- _Data supplied_:
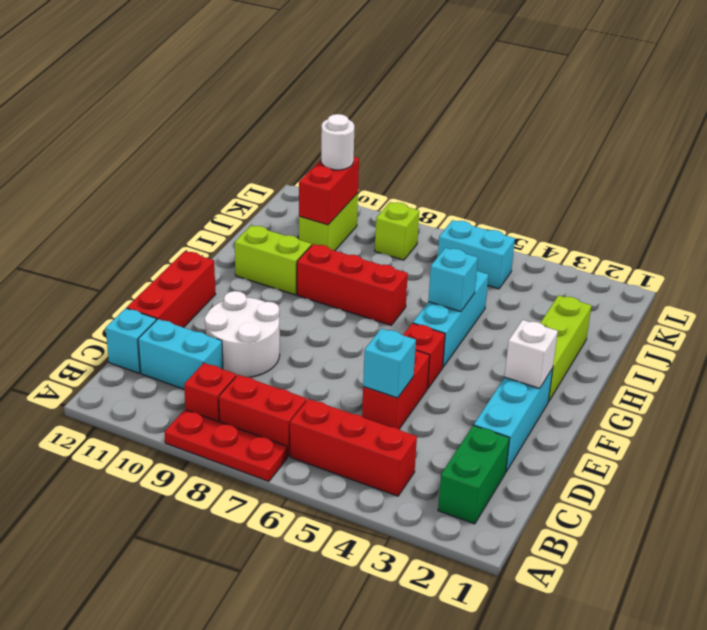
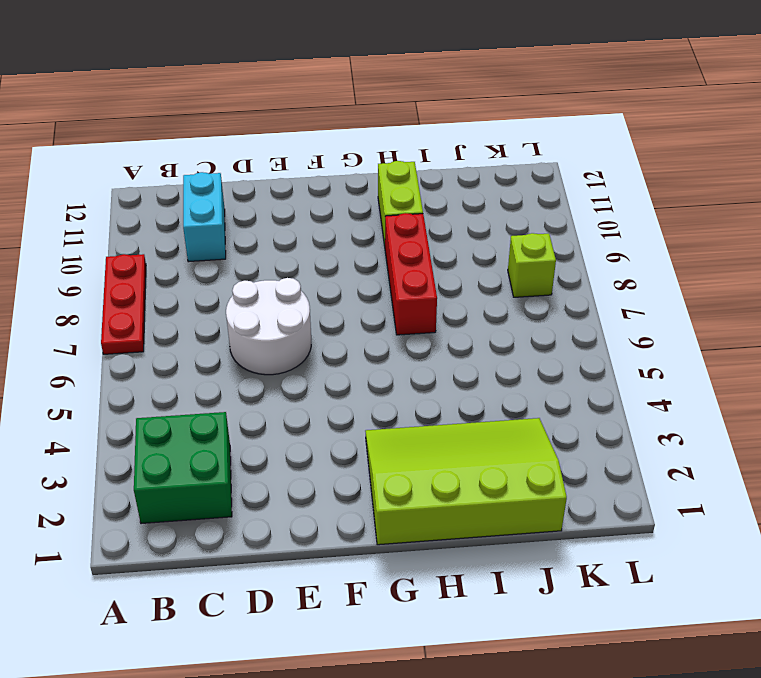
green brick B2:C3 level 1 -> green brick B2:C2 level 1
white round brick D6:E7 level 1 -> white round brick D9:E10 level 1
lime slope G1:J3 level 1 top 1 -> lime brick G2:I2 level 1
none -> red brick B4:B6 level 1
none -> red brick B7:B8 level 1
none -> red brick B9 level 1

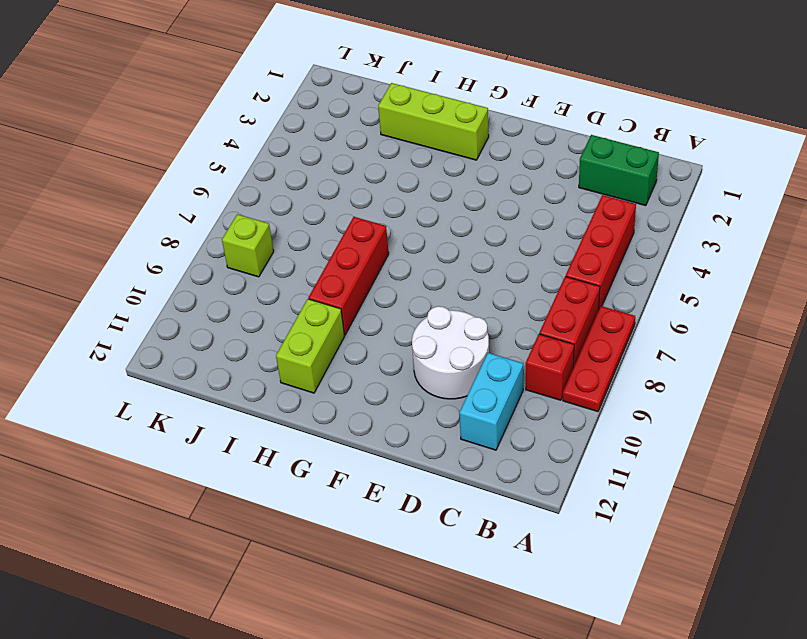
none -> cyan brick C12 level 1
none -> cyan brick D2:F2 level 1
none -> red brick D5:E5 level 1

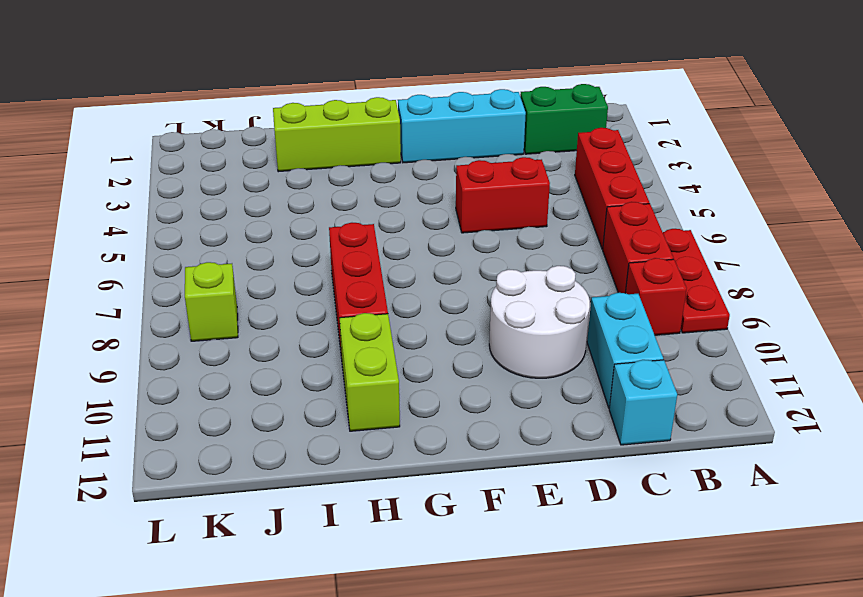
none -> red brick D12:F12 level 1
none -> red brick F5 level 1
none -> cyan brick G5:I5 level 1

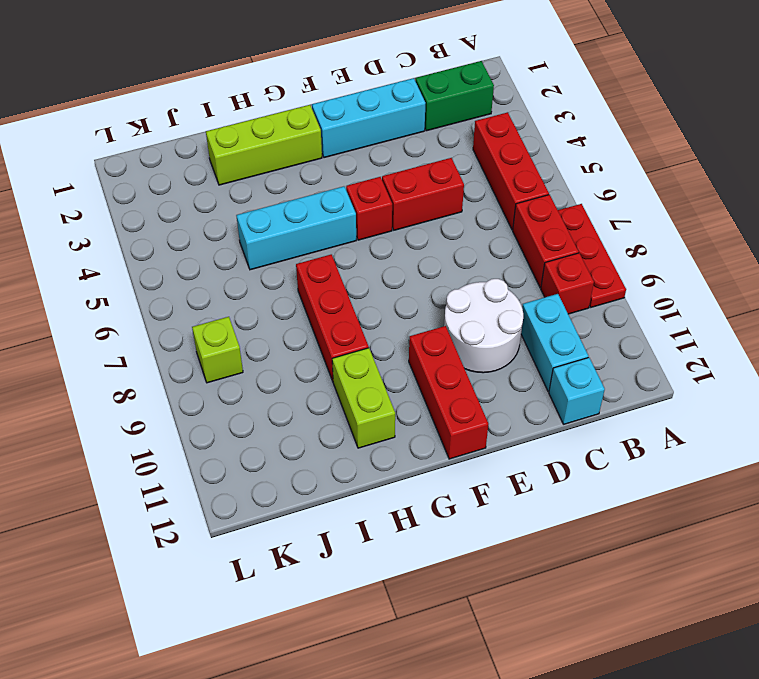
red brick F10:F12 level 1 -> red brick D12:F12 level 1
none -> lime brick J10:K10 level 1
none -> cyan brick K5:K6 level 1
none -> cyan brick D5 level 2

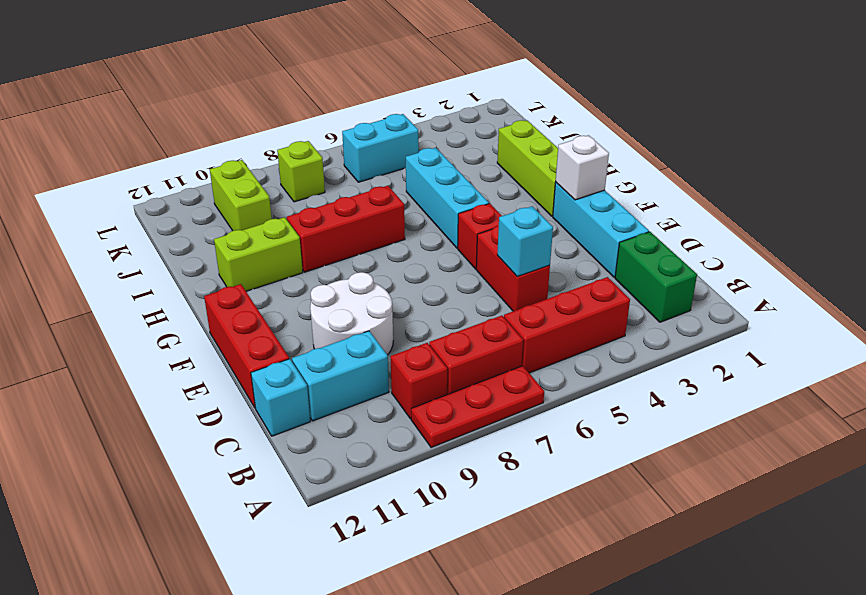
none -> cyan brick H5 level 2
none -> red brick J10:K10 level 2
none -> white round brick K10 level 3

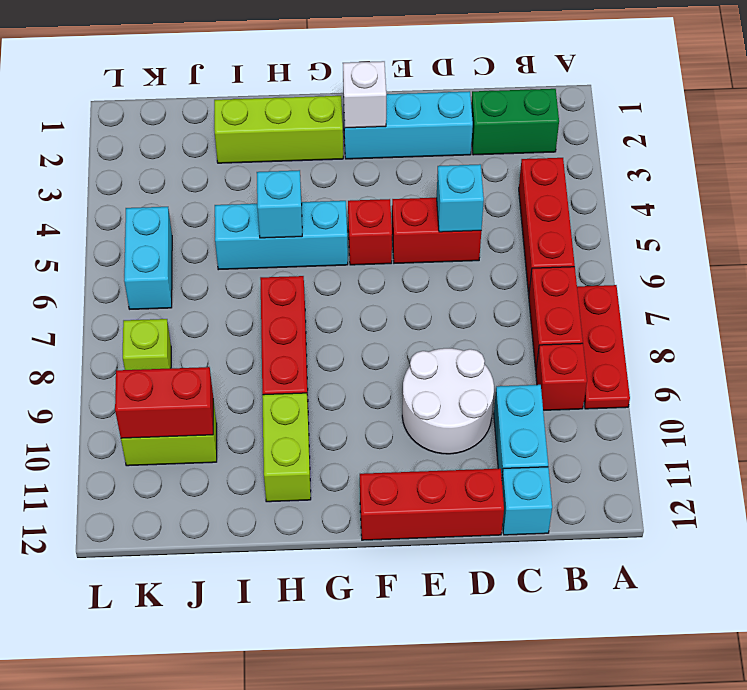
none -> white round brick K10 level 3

- _Work instructions_: Exactly reproduce the lines beginning at the one that contains "none -> cyan brick K5:K6 level 1" and ending at the final line of the material, with the pictures left out.

- _Answer area_:
none -> cyan brick K5:K6 level 1
none -> cyan brick D5 level 2

none -> cyan brick H5 level 2
none -> red brick J10:K10 level 2
none -> white round brick K10 level 3

none -> white round brick K10 level 3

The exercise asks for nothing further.